◆ **Stated exercise**: List every line of the records that contains the string "upbow", treating uppercase and lowercase letters as distinct.

Recorded data:
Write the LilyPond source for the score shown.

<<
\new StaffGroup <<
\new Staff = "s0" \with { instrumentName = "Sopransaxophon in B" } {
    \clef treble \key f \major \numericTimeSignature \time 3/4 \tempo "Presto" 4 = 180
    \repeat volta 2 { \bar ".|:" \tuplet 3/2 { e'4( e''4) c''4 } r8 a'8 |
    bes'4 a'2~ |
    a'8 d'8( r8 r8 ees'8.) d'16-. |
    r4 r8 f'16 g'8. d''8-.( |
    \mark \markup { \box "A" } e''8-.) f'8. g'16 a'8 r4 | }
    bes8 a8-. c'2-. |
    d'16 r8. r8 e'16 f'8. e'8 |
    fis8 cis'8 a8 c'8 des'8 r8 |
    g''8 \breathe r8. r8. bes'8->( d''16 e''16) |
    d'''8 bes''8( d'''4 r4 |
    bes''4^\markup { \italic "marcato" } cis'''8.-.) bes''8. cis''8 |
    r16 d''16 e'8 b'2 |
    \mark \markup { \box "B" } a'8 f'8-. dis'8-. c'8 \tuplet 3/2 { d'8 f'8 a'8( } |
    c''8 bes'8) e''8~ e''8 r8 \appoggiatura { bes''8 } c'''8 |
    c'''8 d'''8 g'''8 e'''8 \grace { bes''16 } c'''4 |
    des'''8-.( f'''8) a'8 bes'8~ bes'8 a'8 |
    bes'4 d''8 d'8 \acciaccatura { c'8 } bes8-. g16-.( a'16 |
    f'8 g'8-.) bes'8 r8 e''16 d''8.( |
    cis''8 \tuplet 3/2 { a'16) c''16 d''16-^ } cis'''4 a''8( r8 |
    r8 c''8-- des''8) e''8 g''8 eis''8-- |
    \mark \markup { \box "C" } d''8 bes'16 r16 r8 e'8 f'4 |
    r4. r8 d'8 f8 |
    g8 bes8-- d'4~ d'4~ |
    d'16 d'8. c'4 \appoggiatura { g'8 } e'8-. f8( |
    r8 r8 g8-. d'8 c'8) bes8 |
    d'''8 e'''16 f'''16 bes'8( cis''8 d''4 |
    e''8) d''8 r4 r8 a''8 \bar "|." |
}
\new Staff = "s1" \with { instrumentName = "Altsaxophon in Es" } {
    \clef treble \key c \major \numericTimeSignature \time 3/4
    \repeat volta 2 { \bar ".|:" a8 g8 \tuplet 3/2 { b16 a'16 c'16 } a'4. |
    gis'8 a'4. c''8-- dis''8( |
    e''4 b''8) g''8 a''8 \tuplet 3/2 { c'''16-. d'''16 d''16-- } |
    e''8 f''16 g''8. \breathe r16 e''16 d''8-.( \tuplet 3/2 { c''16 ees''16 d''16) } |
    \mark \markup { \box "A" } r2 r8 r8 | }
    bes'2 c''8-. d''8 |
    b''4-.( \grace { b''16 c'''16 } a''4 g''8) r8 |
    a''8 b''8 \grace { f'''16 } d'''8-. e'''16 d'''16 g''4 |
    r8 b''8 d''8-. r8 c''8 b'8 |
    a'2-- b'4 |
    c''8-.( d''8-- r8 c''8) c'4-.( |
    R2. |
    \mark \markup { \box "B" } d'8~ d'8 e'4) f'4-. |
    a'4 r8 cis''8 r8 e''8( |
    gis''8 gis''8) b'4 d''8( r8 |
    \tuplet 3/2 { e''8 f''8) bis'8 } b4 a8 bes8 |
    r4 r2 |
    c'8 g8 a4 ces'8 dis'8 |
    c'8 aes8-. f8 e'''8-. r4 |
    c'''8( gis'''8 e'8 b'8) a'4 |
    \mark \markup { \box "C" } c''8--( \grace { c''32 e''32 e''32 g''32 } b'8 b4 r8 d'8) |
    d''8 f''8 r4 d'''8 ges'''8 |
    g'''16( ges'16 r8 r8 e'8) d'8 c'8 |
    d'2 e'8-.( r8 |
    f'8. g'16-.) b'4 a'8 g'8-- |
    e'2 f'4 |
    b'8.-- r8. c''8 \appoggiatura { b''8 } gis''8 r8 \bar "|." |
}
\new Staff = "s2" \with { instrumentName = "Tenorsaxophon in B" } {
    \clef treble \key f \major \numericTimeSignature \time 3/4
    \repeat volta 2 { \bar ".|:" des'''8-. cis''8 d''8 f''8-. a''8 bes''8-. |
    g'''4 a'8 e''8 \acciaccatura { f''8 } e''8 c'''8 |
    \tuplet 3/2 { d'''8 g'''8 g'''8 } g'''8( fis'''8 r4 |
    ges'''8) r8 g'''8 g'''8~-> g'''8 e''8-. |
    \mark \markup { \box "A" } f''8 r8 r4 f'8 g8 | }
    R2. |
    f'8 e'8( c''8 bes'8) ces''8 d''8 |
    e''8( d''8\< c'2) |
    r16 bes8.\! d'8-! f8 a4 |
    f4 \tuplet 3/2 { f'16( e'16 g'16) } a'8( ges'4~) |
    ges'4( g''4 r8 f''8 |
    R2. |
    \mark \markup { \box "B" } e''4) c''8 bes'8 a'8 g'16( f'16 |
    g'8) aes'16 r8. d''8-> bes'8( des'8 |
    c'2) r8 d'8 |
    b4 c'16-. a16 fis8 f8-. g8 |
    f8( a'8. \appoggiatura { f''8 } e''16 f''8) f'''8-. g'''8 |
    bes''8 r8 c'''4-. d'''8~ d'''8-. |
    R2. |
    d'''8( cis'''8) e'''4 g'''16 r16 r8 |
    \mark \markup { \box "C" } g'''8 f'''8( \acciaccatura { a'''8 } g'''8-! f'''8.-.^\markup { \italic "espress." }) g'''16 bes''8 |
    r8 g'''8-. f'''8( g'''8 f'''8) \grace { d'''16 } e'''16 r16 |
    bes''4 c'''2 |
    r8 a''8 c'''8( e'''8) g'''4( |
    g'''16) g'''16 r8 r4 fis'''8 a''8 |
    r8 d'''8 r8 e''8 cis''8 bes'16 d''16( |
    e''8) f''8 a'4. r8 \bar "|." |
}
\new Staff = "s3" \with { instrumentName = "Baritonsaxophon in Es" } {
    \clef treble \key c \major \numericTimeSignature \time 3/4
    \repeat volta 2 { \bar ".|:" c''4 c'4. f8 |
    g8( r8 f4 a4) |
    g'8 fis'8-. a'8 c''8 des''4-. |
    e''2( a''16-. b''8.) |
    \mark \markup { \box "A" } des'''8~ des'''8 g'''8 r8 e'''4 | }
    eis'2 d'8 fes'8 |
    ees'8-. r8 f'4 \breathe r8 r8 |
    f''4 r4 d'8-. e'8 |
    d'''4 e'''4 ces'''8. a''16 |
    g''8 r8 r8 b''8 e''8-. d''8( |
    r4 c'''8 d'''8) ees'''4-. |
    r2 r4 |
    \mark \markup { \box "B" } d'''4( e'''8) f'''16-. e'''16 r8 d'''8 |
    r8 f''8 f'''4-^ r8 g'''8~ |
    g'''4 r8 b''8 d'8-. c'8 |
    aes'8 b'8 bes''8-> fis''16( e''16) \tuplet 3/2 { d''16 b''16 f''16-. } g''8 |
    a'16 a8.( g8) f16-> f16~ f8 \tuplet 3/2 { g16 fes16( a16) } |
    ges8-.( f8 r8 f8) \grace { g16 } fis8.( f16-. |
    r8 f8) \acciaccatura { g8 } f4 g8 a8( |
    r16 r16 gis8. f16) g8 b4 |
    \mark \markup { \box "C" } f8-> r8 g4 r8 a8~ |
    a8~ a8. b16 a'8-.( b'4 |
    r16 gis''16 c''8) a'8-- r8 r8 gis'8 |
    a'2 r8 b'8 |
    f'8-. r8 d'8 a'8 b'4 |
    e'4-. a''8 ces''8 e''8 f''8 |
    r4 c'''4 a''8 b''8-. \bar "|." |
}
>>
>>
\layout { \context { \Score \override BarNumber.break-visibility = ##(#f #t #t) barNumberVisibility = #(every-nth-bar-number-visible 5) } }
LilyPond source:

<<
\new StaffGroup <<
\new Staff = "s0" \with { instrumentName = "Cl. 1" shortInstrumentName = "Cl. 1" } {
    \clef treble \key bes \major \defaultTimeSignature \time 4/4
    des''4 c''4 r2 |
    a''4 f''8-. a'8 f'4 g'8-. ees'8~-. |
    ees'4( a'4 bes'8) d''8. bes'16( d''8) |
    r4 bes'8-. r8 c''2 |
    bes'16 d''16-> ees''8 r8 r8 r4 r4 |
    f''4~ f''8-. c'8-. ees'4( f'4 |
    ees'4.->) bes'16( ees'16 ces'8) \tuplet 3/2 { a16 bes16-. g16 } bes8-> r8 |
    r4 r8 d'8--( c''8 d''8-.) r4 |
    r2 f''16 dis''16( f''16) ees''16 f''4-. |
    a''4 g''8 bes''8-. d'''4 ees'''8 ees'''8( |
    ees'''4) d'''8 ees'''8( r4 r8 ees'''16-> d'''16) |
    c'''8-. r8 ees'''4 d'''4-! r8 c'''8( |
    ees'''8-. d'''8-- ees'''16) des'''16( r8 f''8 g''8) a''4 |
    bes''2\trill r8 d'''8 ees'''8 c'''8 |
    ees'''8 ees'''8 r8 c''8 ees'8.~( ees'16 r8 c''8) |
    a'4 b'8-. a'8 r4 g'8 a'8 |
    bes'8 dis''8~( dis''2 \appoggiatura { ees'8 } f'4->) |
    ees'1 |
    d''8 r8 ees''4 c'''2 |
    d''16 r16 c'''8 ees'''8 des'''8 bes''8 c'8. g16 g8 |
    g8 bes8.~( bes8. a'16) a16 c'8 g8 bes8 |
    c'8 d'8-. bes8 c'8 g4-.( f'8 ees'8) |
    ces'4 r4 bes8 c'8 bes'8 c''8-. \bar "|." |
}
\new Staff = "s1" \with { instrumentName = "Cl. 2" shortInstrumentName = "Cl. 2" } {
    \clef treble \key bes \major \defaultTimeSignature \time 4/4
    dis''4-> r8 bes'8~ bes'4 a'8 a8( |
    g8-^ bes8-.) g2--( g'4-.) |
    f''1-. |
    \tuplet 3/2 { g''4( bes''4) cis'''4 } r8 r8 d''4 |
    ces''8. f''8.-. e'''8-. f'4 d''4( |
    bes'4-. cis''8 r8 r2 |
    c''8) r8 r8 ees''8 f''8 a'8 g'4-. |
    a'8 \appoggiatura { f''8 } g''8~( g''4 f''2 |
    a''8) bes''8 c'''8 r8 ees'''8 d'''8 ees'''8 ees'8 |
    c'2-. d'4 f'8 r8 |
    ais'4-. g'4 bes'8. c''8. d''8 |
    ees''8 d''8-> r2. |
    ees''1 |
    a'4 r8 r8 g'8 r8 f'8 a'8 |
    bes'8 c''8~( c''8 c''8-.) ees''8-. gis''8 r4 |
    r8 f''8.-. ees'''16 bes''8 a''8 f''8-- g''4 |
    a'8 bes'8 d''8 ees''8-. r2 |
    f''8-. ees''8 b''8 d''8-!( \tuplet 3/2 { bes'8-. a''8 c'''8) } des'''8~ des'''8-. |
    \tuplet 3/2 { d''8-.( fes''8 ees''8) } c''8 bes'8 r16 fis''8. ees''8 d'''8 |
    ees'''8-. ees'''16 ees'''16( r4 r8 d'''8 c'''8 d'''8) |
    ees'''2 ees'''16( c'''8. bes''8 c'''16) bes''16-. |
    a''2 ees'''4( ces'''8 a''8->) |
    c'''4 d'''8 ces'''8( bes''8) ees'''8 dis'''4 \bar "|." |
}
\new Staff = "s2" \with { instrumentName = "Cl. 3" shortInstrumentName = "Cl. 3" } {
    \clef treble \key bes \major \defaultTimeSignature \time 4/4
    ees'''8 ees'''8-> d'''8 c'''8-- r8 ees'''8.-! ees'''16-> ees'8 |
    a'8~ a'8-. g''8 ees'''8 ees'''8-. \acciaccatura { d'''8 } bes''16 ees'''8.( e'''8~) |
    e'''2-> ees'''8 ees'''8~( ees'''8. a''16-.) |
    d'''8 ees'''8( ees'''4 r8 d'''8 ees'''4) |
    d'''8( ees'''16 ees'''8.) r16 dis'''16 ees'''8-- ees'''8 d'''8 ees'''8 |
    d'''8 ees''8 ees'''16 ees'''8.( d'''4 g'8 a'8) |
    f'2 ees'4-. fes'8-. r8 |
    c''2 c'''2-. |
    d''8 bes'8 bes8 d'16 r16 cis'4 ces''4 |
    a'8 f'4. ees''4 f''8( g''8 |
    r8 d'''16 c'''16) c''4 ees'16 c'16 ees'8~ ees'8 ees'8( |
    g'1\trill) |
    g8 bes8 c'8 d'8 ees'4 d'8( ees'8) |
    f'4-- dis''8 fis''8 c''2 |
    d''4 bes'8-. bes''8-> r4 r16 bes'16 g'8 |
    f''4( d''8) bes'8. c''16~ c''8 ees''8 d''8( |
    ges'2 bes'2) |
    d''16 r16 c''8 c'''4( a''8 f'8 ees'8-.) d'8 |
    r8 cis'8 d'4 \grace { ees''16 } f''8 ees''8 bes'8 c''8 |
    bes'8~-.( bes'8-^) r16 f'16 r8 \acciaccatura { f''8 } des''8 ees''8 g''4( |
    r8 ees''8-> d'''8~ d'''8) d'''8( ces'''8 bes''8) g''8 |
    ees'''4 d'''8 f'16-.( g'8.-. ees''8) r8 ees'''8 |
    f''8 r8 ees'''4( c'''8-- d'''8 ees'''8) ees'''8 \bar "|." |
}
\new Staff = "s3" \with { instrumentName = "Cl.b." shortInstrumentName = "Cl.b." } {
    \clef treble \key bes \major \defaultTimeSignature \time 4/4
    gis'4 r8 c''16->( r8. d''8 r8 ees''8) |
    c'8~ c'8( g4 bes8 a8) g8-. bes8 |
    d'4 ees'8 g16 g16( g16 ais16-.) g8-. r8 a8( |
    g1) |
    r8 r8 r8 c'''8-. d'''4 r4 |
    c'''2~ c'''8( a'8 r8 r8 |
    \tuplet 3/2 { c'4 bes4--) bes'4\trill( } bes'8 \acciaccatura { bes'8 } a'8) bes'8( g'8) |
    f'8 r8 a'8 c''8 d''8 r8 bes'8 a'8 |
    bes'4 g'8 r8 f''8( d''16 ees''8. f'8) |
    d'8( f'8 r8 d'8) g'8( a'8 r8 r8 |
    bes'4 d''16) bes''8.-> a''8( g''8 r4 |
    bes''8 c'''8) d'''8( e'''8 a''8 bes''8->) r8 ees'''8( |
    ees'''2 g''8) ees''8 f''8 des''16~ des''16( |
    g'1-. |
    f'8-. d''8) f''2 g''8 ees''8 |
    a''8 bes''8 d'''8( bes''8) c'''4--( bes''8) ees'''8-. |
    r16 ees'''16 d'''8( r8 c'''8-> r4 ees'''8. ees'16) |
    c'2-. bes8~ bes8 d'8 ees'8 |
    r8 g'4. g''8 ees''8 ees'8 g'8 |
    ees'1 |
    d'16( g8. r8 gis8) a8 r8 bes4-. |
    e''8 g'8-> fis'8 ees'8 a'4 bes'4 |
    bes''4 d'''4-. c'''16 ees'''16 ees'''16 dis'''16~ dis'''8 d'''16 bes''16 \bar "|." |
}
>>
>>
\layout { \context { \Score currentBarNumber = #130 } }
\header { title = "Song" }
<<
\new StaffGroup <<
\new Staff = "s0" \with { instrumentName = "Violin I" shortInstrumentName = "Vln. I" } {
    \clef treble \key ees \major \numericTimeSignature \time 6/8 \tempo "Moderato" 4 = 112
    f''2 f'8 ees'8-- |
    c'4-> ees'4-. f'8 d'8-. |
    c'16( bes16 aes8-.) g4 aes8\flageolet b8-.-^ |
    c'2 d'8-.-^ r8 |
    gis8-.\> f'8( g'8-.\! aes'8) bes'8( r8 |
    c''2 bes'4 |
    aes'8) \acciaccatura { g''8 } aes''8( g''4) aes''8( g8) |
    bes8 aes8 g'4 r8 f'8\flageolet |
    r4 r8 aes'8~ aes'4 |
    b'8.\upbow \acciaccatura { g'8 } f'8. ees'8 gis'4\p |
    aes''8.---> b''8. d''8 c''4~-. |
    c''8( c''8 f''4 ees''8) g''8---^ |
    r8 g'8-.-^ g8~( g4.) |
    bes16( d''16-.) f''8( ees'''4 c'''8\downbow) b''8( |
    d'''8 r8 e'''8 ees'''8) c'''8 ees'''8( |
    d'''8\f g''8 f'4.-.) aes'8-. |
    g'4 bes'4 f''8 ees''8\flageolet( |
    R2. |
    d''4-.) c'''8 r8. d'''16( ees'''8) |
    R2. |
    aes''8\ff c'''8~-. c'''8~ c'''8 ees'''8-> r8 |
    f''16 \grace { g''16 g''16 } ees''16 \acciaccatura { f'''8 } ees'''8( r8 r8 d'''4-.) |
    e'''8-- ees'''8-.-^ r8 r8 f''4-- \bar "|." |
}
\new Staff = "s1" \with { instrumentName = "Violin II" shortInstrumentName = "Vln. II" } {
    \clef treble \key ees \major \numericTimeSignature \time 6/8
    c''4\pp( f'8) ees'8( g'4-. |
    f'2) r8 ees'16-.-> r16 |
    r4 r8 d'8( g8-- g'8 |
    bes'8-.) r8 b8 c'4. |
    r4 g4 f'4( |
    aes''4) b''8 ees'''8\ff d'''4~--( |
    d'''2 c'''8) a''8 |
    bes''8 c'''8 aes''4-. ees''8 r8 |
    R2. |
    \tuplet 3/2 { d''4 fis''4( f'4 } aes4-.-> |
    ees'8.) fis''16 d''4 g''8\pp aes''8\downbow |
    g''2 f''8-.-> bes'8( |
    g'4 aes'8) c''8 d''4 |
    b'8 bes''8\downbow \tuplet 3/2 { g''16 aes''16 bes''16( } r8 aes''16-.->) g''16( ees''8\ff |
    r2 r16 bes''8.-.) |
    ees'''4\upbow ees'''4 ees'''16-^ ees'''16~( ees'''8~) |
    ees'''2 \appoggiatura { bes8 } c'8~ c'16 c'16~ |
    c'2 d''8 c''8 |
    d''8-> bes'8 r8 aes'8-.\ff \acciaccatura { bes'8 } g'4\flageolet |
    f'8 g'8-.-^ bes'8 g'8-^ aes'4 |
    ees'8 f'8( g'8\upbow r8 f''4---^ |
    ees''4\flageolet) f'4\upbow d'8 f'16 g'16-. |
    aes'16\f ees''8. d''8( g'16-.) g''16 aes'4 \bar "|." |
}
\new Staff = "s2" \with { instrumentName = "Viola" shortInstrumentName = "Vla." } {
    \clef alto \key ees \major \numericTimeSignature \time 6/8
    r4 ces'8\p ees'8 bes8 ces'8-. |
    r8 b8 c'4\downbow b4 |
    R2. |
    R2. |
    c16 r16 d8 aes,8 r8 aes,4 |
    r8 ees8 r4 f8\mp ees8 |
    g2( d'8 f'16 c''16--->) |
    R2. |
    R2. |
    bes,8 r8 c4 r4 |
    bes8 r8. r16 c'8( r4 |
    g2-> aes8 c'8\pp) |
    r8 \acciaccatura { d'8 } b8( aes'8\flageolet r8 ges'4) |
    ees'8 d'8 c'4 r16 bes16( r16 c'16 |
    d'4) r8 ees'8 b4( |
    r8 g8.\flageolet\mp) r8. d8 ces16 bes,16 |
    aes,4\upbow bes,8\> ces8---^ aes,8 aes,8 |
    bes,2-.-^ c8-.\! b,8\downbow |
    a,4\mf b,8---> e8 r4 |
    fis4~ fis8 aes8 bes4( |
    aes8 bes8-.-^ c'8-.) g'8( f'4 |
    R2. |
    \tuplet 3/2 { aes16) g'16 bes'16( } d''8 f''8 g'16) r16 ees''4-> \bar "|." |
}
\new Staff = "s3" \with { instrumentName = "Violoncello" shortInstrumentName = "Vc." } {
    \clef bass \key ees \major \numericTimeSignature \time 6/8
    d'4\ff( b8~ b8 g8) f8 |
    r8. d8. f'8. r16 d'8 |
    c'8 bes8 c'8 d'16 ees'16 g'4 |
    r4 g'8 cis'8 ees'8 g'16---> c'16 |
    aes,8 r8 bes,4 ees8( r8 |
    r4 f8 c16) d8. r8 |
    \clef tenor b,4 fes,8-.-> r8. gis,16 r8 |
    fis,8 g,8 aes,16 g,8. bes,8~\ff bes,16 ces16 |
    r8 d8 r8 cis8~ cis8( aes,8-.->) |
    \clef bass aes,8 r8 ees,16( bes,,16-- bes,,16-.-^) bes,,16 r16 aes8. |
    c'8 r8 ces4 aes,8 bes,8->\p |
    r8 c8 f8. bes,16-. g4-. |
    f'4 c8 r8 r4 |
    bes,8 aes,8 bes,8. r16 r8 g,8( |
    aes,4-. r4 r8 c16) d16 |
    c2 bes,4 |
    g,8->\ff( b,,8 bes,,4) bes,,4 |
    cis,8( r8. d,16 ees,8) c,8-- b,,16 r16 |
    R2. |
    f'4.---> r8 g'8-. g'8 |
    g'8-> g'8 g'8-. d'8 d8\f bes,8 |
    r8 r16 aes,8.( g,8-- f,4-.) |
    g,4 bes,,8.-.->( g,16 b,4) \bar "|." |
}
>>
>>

◆ **Expected answer**:
    b'8.\upbow \acciaccatura { g'8 } f'8. ees'8 gis'4\p |
    ees'''4\upbow ees'''4 ees'''16-^ ees'''16~( ees'''8~) |
    ees'8 f'8( g'8\upbow r8 f''4---^ |
    ees''4\flageolet) f'4\upbow d'8 f'16 g'16-. |
    aes,4\upbow bes,8\> ces8---^ aes,8 aes,8 |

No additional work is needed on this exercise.